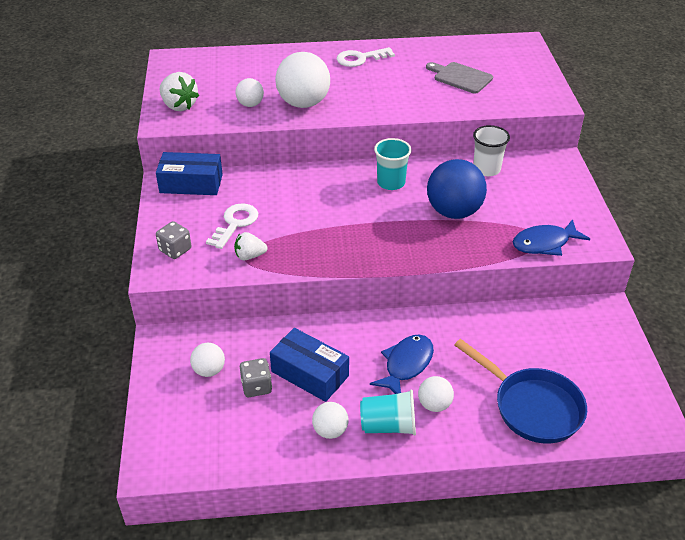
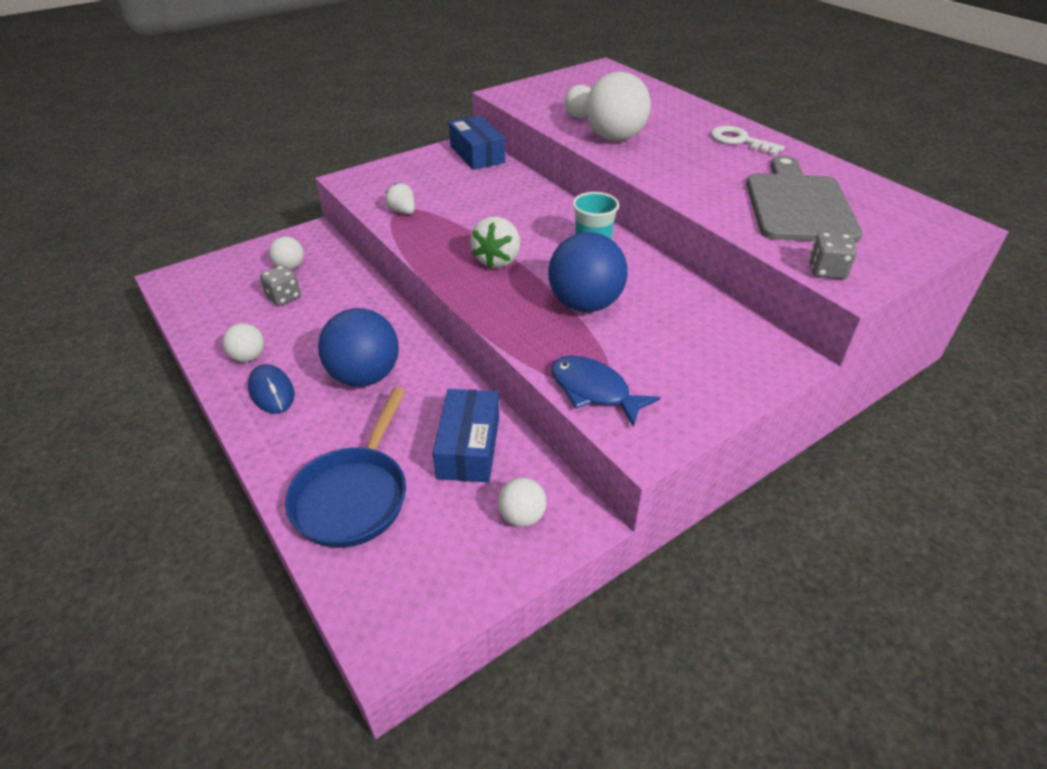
camera: 60 degrees right, 0 degrees up
(175, 250) = (382, 177): grey dice -> grey dice (826, 271)
(179, 106) = (536, 91): white strawberry -> white strawberry (497, 260)
(235, 223) = (441, 190): white key -> none
(310, 374) = (316, 320): blue box -> blue box (468, 447)
(388, 425) = (272, 391): turquoise cup -> blue mouse
(406, 365) = (364, 376): blue fish -> blue ball
(434, 404) = (317, 414): white ball -> white ball (522, 516)
(460, 77) = (798, 205): grey cutting board -> grey cutting board, size x1.72
(486, 169) = (693, 304): white cup -> none

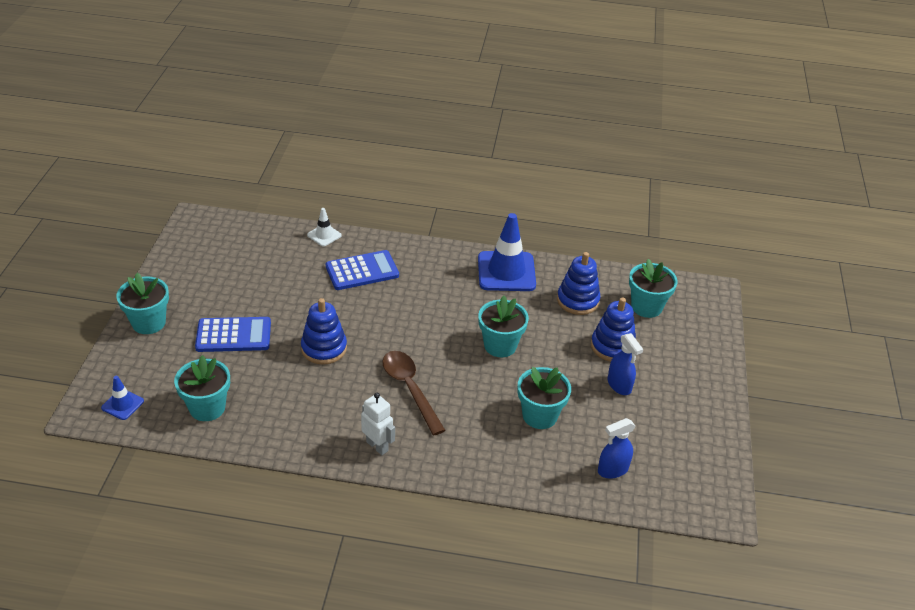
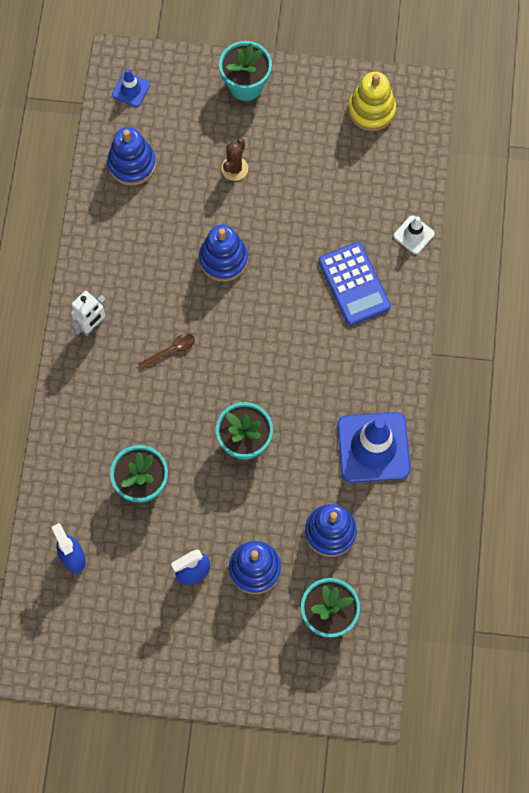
camera: 90 degrees right, 30 degrees up
(202, 248) = (371, 110): none -> yellow stacking toy
(207, 408) = (132, 164): turquoise flower pot -> blue stacking toy
(233, 335) = (234, 168): blue calculator -> brown cactus
(410, 389) = (171, 350): brown spoon -> brown spoon, size x0.52

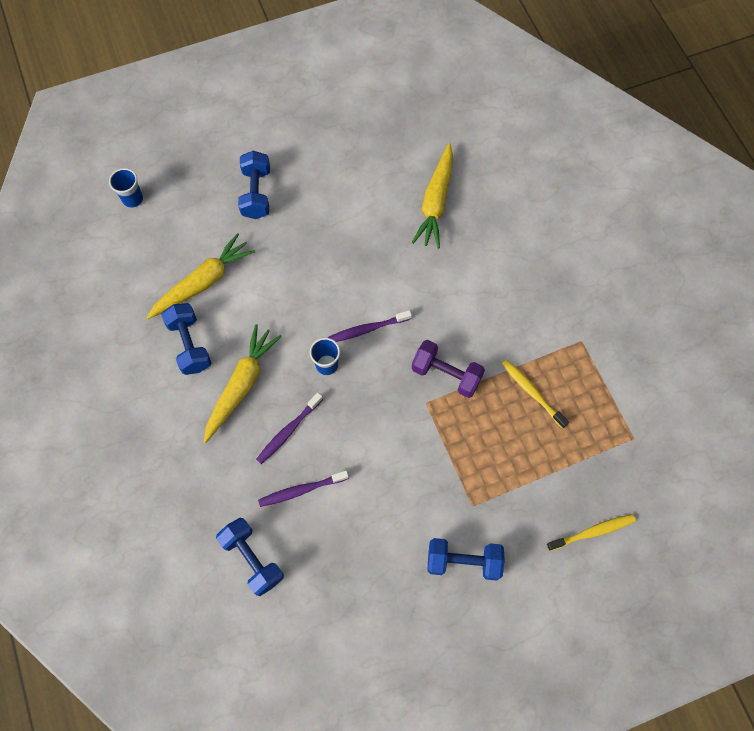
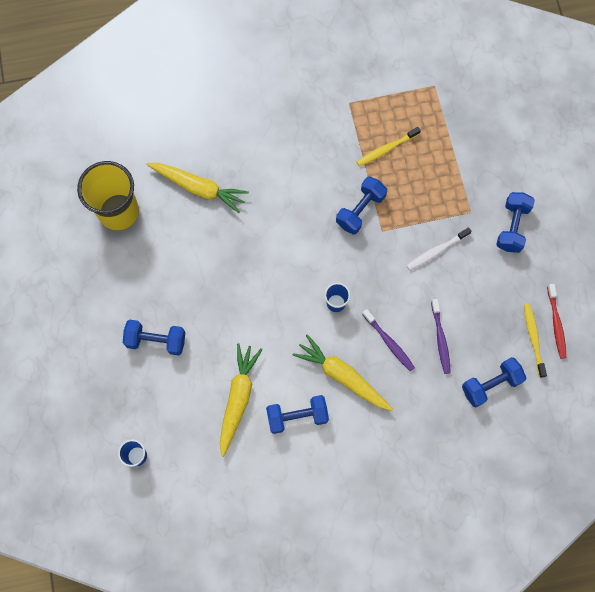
camera: 80 degrees left, 5 degrees up
(203, 282) = (238, 398): yellow carrot -> yellow carrot turned 45 degrees clockwise
(343, 635) = (556, 324): none -> red toothbrush
(367, 329) = (309, 265): purple toothbrush -> none
(391, 133) = (119, 212): none -> yellow cup
(412, 470) = (436, 251): none -> white toothbrush
(446, 374) = (360, 210): purple dumbbell -> blue dumbbell
(592, 532) = (501, 132): yellow toothbrush -> yellow toothbrush (533, 339)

◆ **Job**
Leaving out each picture, repeat exactly the lines above from the one that contains "(175, 250) = (382, 177): grey" through the one that contains "(233, 335) = (234, 168): blue".

◆ **Solution to this problem**
(175, 250) = (382, 177): grey dice -> grey dice (826, 271)
(179, 106) = (536, 91): white strawberry -> white strawberry (497, 260)
(235, 223) = (441, 190): white key -> none
(310, 374) = (316, 320): blue box -> blue box (468, 447)
(388, 425) = (272, 391): turquoise cup -> blue mouse
(406, 365) = (364, 376): blue fish -> blue ball
(434, 404) = (317, 414): white ball -> white ball (522, 516)
(460, 77) = (798, 205): grey cutting board -> grey cutting board, size x1.72
(486, 169) = (693, 304): white cup -> none

camera: 90 degrees right, 30 degrees up
(202, 248) = (371, 110): none -> yellow stacking toy
(207, 408) = (132, 164): turquoise flower pot -> blue stacking toy
(233, 335) = (234, 168): blue calculator -> brown cactus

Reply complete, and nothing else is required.